WHAT IS REQUIRED: Both the line containing "Where the black_eraser" and the line containing "What was the yellow_key" belong to the span. Output exactly that span from the listing below, and nothing outside it.
=== Begin Enclosure ===
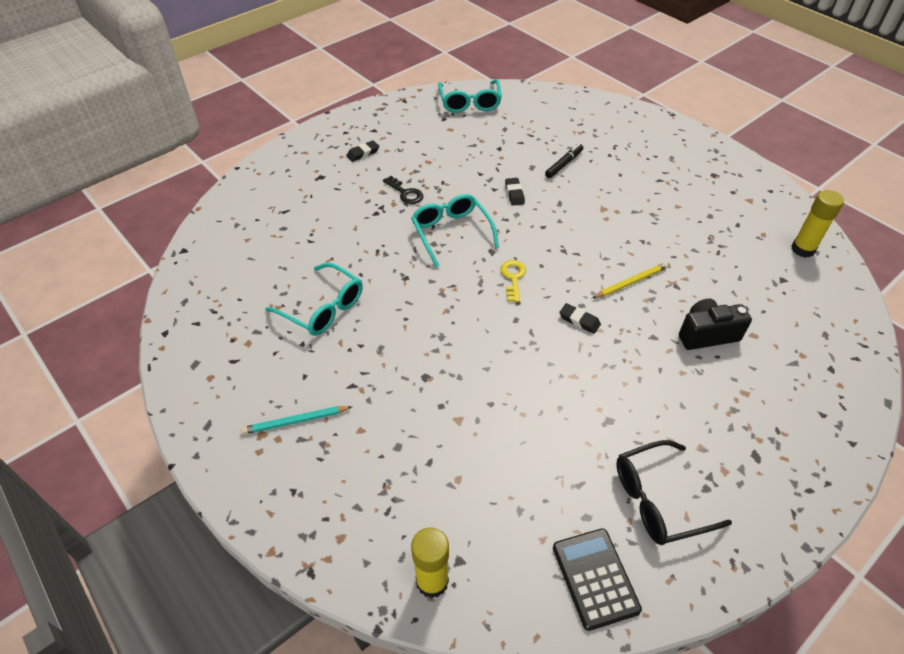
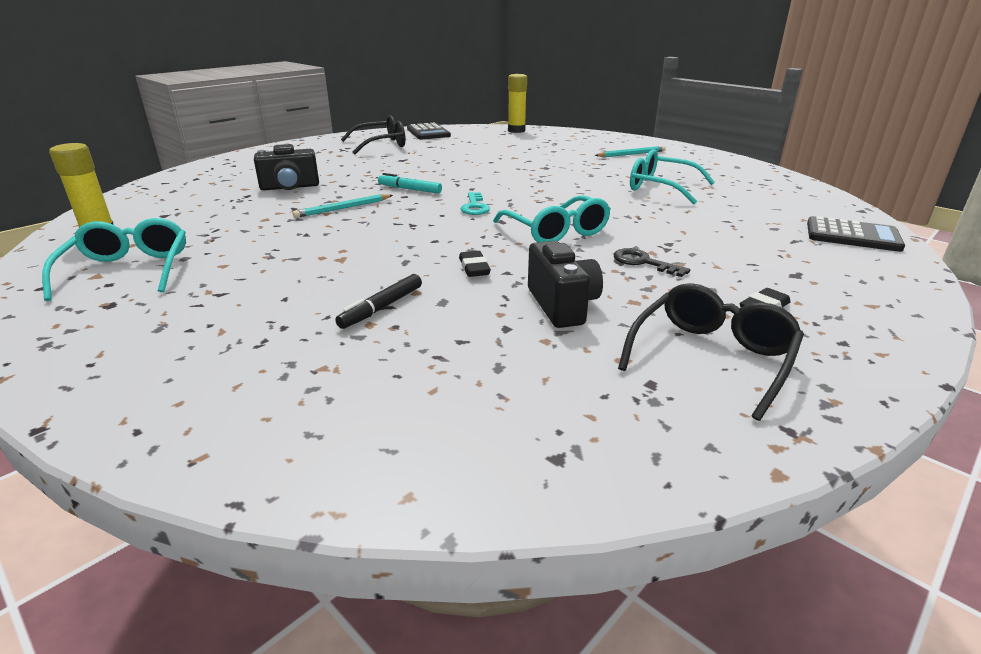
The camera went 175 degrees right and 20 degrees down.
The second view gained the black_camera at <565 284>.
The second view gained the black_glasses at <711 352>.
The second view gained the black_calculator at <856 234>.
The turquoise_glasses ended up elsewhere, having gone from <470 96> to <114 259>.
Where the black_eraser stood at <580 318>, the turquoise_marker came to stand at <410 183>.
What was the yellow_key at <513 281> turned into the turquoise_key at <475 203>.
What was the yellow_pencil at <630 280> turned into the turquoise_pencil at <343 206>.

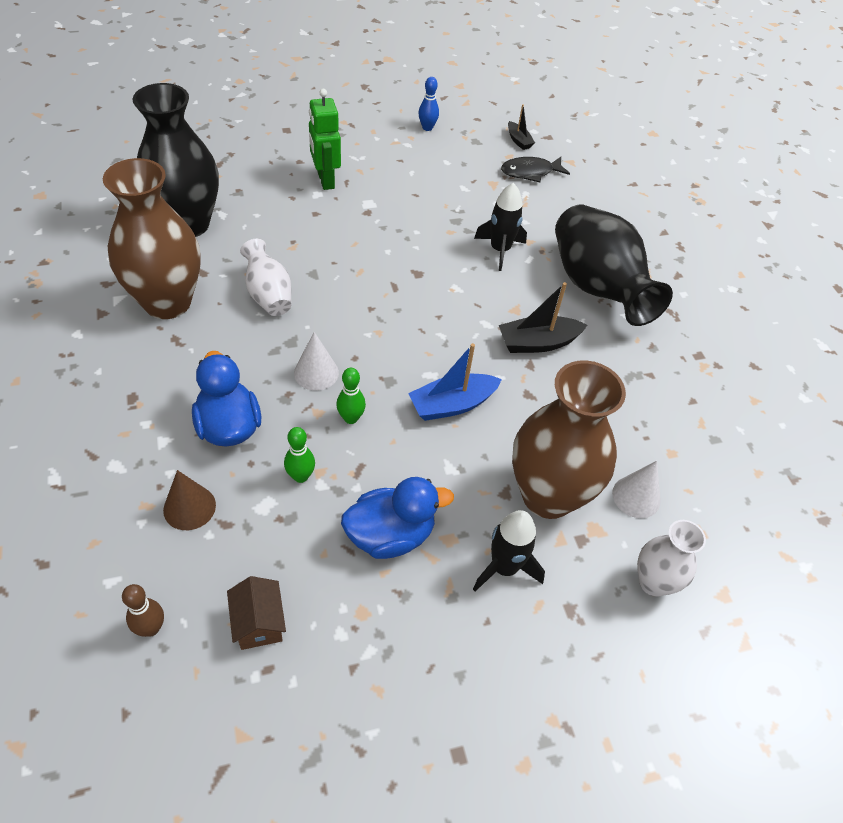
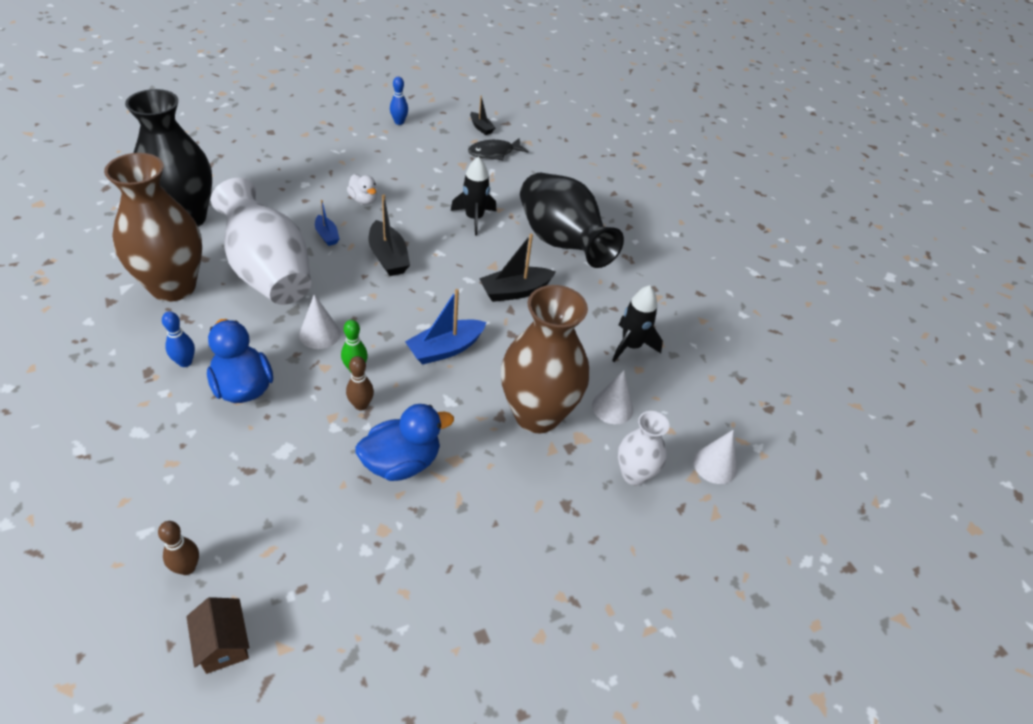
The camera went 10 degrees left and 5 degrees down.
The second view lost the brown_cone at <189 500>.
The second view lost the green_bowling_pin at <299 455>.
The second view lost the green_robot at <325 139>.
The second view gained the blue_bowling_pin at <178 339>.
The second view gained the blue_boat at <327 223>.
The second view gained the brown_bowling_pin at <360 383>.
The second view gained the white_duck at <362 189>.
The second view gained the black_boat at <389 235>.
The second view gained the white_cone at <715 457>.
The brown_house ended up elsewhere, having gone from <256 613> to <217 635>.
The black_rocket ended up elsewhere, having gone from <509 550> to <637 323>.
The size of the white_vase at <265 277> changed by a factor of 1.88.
=== End Enclosure ===
=== Begin Enclosure ===
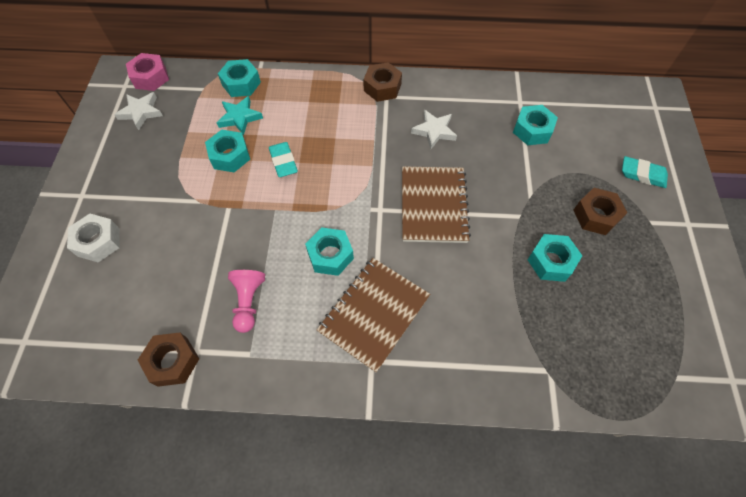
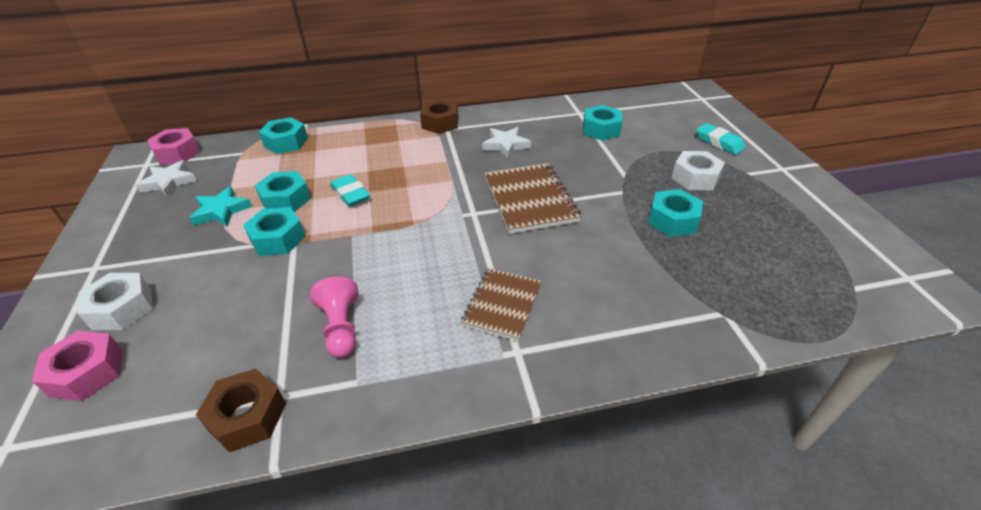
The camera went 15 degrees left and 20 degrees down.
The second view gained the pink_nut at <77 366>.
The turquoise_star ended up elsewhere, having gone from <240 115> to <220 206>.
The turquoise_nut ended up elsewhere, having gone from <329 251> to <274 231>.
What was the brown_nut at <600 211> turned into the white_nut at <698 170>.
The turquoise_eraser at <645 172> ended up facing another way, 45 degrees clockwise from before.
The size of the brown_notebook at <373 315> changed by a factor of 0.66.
=== End Enclosure ===
WRITTEN ANSWER:
Where the black_eraser stood at <580 318>, the turquoise_marker came to stand at <410 183>.
What was the yellow_key at <513 281> turned into the turquoise_key at <475 203>.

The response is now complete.